What the task asks » Give back exactly the lines of the material below that start at the line containing "- op: repainted" and end at the line containing "clockwise: -45", and no others.

[Exercise material Boundary: Start]

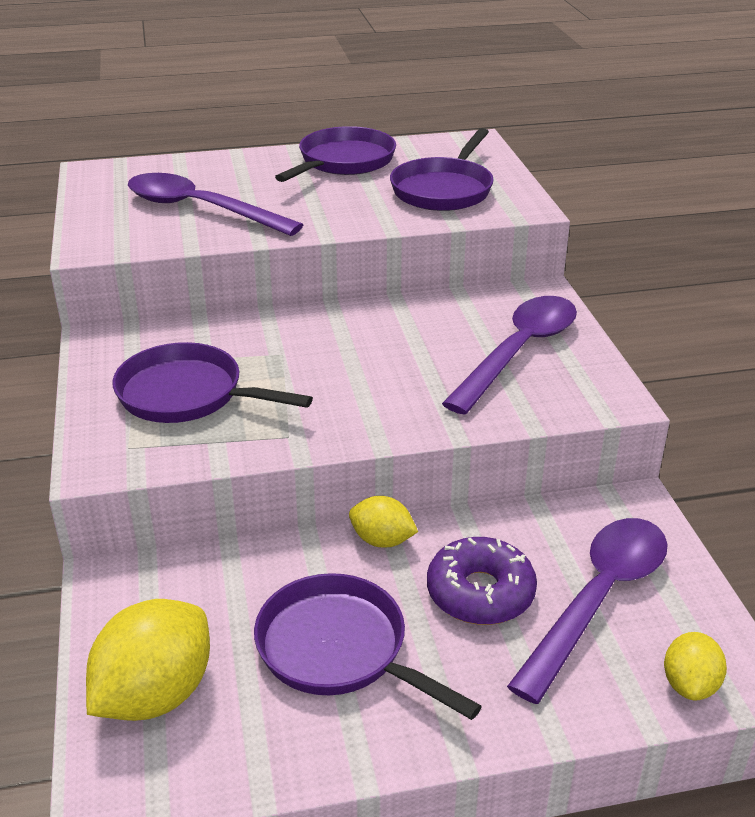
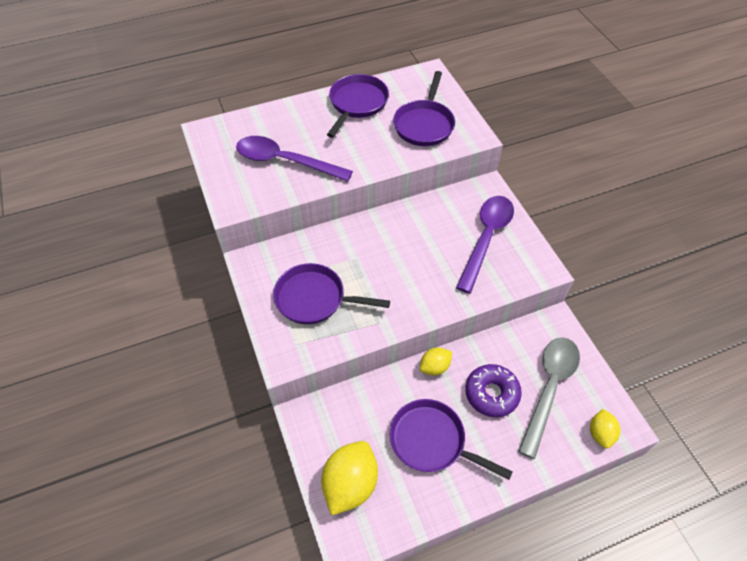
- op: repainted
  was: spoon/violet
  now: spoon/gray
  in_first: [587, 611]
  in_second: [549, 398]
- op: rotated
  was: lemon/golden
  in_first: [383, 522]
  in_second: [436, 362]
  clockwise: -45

[Exercise material Boundary: End]
[Exercise material Boundary: Start]

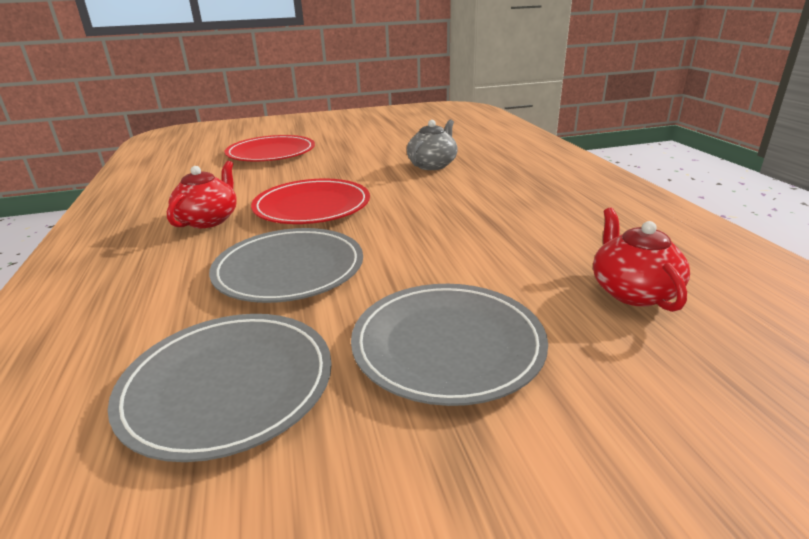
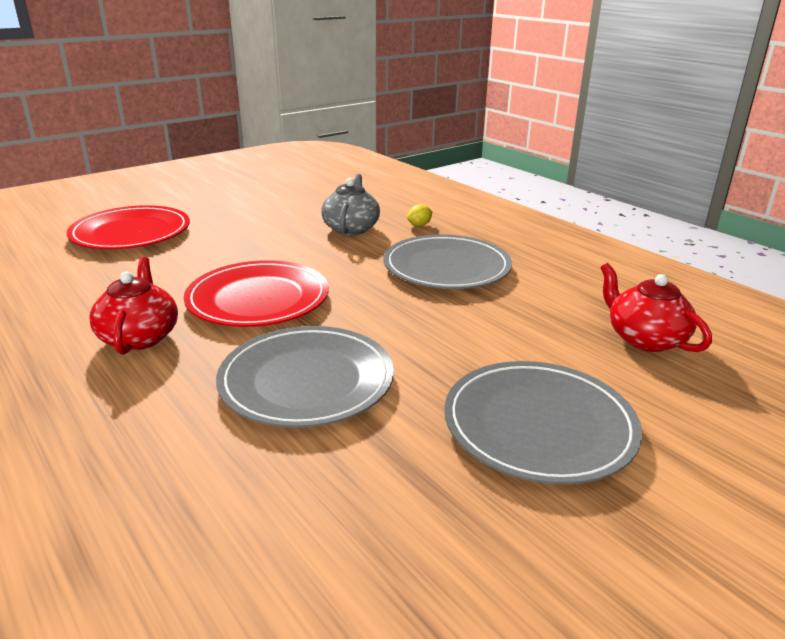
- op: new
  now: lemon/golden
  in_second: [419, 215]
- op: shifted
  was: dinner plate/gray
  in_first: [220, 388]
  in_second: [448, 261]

[Exercise material Boundary: End]

Response to the exercise »
- op: repainted
  was: spoon/violet
  now: spoon/gray
  in_first: [587, 611]
  in_second: [549, 398]
- op: rotated
  was: lemon/golden
  in_first: [383, 522]
  in_second: [436, 362]
  clockwise: -45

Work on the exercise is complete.